**What the exercise asks:**
Would you retype exactly the lines from the one containing "U206: none -> buffer (in Y6, out G7)" through the last line of the records below, and nothing else?

(Before and after images)
- - -
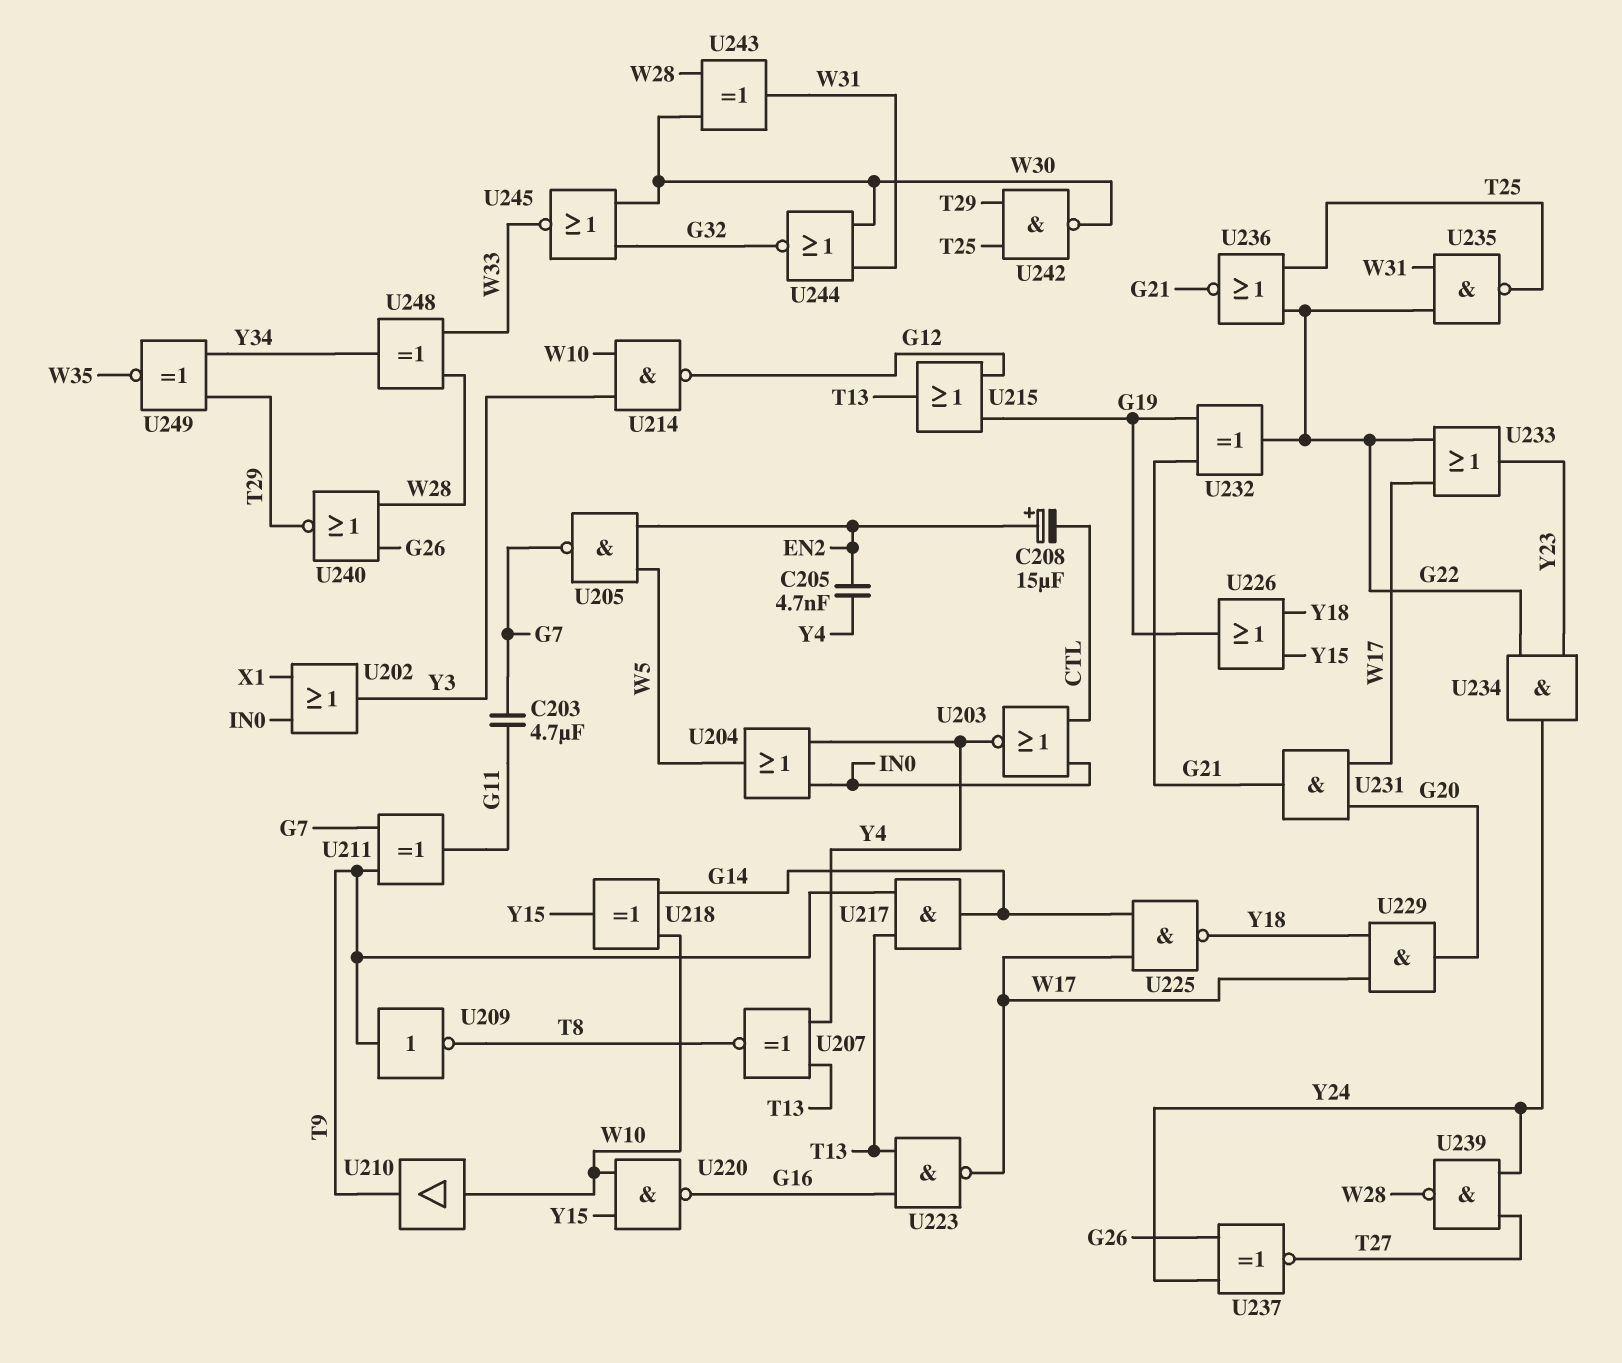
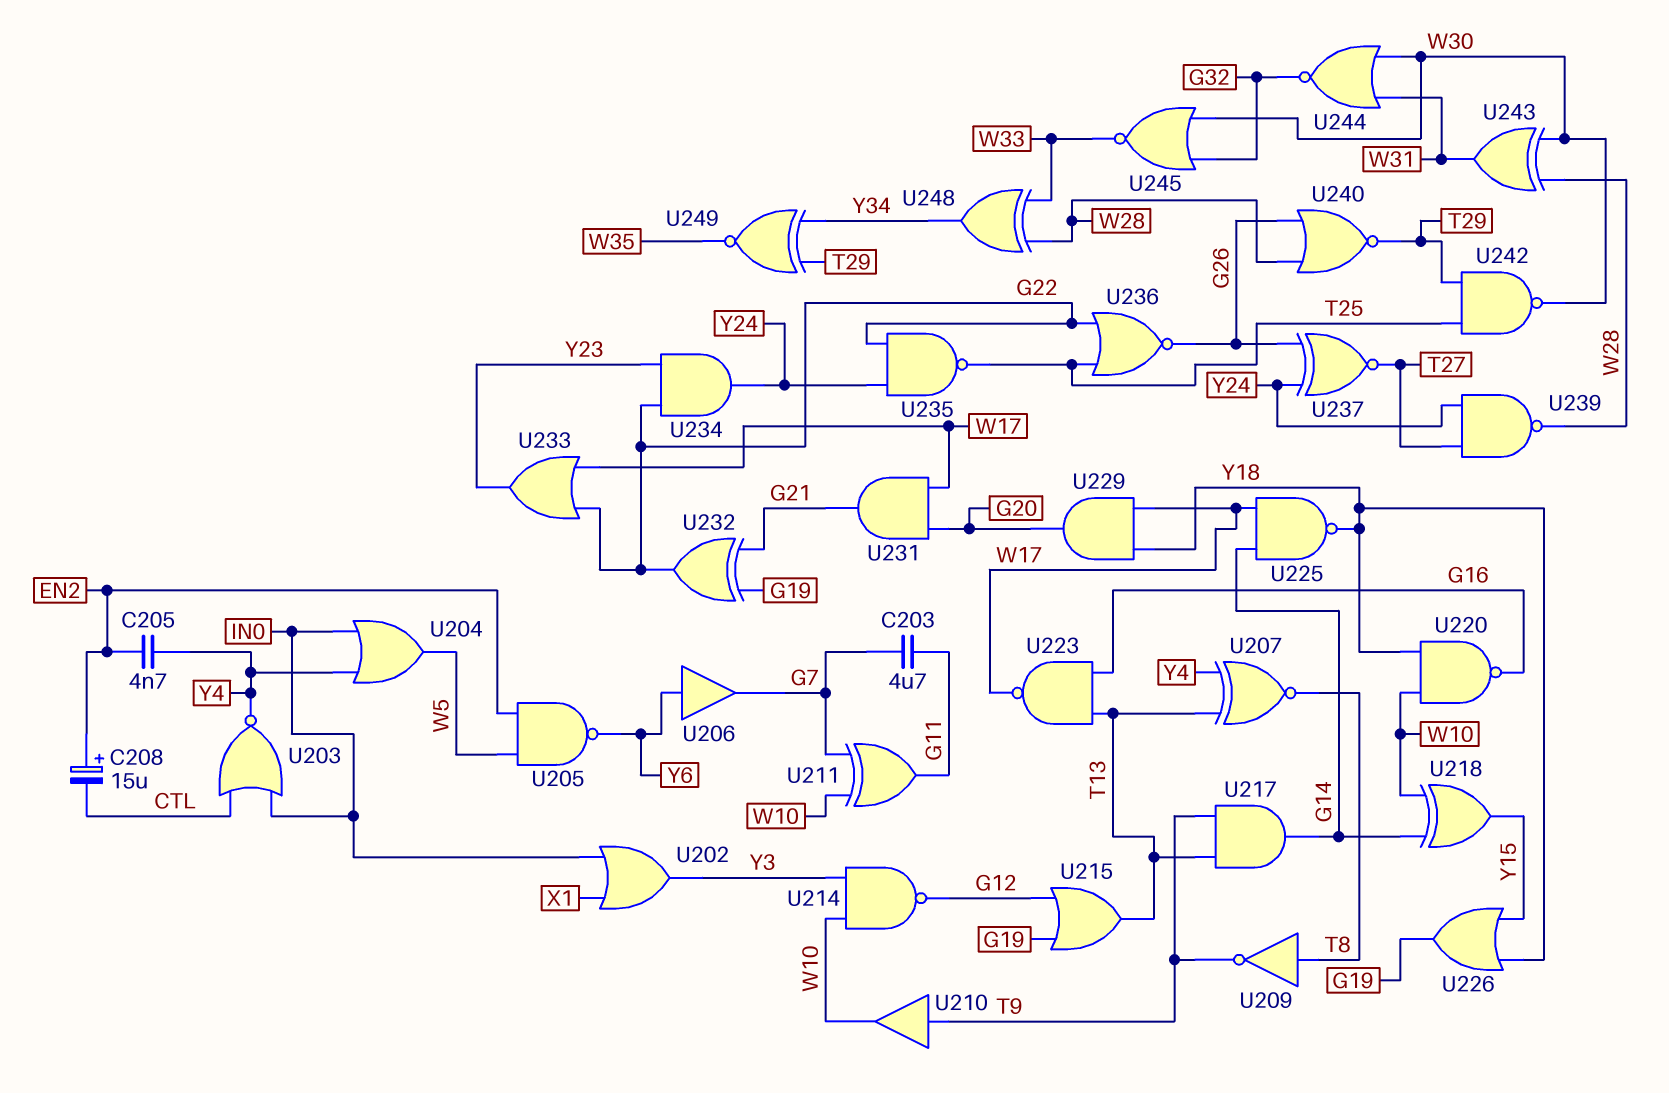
U205: NAND (in EN2, in W5, out G7) -> NAND (in EN2, in W5, out Y6)
U206: none -> buffer (in Y6, out G7)
U209: NOT (in T9, out T8) -> NOT (in T8, out T9)
U210: buffer (in W10, out T9) -> buffer (in T9, out W10)
U211: XOR (in G7, in T9, out G11) -> XOR (in G7, in W10, out G11)
U220: NAND (in W10, in Y15, out G16) -> NAND (in W10, in Y18, out G16)
U235: NAND (in G22, in W31, out T25) -> NAND (in G22, in Y24, out T25)
U236: NOR (in G22, in T25, out G21) -> NOR (in G22, in T25, out G26)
- - -
**Result for this task:**
U206: none -> buffer (in Y6, out G7)
U209: NOT (in T9, out T8) -> NOT (in T8, out T9)
U210: buffer (in W10, out T9) -> buffer (in T9, out W10)
U211: XOR (in G7, in T9, out G11) -> XOR (in G7, in W10, out G11)
U220: NAND (in W10, in Y15, out G16) -> NAND (in W10, in Y18, out G16)
U235: NAND (in G22, in W31, out T25) -> NAND (in G22, in Y24, out T25)
U236: NOR (in G22, in T25, out G21) -> NOR (in G22, in T25, out G26)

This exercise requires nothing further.